_Version comparison data_
= = = = = = =

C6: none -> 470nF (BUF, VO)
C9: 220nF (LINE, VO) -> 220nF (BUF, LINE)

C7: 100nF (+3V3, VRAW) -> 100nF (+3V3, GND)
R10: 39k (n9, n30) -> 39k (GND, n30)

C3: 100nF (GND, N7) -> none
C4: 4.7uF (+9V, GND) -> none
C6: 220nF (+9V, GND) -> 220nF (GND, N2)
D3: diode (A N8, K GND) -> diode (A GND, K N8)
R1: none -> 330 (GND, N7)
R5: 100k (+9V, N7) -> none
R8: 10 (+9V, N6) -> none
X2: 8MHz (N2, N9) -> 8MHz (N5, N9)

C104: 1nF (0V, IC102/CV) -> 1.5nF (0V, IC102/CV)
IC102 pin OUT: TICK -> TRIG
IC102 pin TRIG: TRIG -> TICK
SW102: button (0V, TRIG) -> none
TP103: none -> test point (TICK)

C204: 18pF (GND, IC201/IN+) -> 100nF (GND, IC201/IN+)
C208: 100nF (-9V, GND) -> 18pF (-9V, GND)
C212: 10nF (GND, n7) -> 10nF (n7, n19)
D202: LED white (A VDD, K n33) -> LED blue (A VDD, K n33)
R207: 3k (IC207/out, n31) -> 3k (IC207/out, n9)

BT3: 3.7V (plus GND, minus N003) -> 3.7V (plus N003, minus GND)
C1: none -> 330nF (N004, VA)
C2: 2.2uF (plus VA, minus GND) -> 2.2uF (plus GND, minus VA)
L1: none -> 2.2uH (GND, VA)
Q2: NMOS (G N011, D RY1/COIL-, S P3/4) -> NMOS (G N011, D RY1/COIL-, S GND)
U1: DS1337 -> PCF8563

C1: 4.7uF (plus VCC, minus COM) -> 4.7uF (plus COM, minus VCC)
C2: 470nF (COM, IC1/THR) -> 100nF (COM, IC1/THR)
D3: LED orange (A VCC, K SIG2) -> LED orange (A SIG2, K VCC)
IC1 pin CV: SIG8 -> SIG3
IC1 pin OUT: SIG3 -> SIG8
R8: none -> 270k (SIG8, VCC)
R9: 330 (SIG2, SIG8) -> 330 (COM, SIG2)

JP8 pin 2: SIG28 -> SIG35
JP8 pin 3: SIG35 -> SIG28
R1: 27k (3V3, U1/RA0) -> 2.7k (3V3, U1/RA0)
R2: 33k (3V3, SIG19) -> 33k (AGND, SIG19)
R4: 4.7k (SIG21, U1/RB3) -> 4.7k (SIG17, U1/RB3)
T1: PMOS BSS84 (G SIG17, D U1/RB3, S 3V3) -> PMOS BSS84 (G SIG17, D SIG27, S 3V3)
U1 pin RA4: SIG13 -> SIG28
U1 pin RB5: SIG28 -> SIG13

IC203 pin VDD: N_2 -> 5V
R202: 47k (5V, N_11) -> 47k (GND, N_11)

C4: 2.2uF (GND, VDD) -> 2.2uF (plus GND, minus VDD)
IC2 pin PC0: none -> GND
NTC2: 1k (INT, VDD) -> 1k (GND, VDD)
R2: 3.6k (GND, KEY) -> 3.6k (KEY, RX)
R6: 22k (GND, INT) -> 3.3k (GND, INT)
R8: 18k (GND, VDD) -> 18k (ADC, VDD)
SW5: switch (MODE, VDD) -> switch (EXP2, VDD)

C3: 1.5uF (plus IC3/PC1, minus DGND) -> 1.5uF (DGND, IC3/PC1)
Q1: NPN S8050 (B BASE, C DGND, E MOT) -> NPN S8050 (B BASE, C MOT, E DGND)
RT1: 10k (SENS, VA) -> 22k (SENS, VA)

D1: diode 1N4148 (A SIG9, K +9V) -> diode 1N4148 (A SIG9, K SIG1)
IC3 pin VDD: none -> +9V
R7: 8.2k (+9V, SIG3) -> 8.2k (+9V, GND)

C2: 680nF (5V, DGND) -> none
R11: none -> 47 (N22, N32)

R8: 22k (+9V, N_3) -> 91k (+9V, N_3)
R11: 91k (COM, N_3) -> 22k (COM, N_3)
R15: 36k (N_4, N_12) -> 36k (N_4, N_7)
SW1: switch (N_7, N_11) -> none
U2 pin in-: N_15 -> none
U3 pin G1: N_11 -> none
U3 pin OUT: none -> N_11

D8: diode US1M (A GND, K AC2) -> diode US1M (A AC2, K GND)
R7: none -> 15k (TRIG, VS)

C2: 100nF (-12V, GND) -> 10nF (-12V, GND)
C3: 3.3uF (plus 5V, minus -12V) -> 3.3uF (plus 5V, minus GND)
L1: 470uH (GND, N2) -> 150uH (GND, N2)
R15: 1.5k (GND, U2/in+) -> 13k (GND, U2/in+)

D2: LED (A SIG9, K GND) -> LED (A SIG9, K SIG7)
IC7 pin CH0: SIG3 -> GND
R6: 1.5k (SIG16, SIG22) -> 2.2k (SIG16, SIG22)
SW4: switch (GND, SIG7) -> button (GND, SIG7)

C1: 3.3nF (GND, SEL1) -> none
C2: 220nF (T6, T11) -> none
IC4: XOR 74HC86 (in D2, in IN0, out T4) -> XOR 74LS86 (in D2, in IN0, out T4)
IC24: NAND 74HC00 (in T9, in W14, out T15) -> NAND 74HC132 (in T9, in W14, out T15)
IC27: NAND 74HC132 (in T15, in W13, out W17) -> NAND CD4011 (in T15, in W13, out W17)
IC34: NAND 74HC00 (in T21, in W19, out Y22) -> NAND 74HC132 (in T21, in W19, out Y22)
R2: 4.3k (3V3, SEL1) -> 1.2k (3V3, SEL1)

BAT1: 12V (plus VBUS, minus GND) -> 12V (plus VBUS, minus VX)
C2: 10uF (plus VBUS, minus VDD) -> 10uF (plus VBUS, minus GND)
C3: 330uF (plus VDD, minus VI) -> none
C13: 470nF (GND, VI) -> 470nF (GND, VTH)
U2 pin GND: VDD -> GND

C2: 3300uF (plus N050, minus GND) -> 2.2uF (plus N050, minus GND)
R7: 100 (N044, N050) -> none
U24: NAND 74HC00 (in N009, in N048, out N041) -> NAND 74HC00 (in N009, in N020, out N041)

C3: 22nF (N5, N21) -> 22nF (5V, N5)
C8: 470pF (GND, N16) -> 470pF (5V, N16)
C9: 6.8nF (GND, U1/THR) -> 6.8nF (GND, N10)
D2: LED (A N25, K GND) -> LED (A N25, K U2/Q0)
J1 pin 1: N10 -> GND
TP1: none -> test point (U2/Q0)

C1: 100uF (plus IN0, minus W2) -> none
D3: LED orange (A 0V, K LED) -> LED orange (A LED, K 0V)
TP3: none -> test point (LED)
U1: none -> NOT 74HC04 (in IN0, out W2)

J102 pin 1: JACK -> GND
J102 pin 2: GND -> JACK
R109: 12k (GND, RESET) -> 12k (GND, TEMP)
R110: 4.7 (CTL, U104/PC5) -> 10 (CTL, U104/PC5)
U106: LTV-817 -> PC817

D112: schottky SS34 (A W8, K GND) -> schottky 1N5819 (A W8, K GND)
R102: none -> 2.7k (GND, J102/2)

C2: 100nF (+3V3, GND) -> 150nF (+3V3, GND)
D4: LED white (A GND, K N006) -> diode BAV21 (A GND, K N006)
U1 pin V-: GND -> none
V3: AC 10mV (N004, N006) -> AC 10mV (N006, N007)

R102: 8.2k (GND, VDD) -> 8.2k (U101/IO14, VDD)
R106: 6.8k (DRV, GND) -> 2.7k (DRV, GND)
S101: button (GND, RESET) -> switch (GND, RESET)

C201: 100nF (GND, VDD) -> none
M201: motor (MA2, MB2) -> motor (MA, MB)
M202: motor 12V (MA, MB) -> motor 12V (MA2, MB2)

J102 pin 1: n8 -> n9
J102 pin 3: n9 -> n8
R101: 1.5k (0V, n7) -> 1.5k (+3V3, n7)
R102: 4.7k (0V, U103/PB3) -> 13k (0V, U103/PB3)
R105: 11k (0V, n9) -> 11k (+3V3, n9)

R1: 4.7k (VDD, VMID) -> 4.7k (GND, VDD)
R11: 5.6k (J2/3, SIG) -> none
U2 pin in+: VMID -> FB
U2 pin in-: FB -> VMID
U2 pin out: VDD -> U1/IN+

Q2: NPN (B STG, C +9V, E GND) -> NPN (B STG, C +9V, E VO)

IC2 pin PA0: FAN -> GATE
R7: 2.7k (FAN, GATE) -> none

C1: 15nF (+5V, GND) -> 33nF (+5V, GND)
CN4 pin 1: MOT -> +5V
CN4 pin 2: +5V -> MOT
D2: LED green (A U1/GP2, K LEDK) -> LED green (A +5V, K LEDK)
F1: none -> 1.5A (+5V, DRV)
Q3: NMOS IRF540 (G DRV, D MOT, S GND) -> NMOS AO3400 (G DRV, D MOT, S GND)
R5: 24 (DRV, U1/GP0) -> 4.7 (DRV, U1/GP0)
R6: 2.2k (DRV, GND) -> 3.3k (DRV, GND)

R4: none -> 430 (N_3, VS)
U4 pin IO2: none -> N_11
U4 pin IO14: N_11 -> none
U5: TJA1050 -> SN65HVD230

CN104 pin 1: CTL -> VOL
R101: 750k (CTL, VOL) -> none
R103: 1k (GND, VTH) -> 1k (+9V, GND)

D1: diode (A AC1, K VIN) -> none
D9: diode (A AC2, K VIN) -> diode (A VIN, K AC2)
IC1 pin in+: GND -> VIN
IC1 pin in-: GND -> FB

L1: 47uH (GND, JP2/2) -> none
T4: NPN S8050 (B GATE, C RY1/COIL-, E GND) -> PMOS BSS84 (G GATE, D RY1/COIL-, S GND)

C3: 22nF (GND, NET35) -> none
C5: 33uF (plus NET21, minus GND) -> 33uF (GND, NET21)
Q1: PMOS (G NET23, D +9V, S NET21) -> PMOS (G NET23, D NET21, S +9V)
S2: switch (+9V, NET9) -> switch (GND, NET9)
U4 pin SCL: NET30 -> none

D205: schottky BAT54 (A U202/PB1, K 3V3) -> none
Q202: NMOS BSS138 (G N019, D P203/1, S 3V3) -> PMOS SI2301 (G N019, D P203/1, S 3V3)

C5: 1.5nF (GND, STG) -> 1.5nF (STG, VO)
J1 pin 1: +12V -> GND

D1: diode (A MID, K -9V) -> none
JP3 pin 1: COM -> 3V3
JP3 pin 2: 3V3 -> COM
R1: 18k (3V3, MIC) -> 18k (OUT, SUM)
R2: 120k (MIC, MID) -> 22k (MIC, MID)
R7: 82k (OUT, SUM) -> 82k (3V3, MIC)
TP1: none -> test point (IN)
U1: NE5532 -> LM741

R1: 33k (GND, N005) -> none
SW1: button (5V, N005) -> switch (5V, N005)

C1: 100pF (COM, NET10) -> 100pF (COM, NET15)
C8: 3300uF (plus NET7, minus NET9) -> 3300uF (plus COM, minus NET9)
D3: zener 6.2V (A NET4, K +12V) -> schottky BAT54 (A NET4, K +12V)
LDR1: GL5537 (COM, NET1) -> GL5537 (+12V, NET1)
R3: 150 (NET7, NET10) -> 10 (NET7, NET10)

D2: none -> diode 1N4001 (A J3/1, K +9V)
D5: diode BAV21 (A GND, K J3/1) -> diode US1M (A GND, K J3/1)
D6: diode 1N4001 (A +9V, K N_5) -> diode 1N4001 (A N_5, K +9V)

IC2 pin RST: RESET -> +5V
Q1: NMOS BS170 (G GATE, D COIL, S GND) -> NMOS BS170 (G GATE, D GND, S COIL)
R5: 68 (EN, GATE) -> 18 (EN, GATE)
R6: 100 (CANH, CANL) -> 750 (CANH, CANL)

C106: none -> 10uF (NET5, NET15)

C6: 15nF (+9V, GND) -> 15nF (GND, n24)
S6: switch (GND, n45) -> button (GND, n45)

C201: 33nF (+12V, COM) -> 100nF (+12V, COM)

= = = = = = =

_Exercise brief_
Take every line from the records that holds "white" and copy it down.

_Result of this task_
D202: LED white (A VDD, K n33) -> LED blue (A VDD, K n33)
D4: LED white (A GND, K N006) -> diode BAV21 (A GND, K N006)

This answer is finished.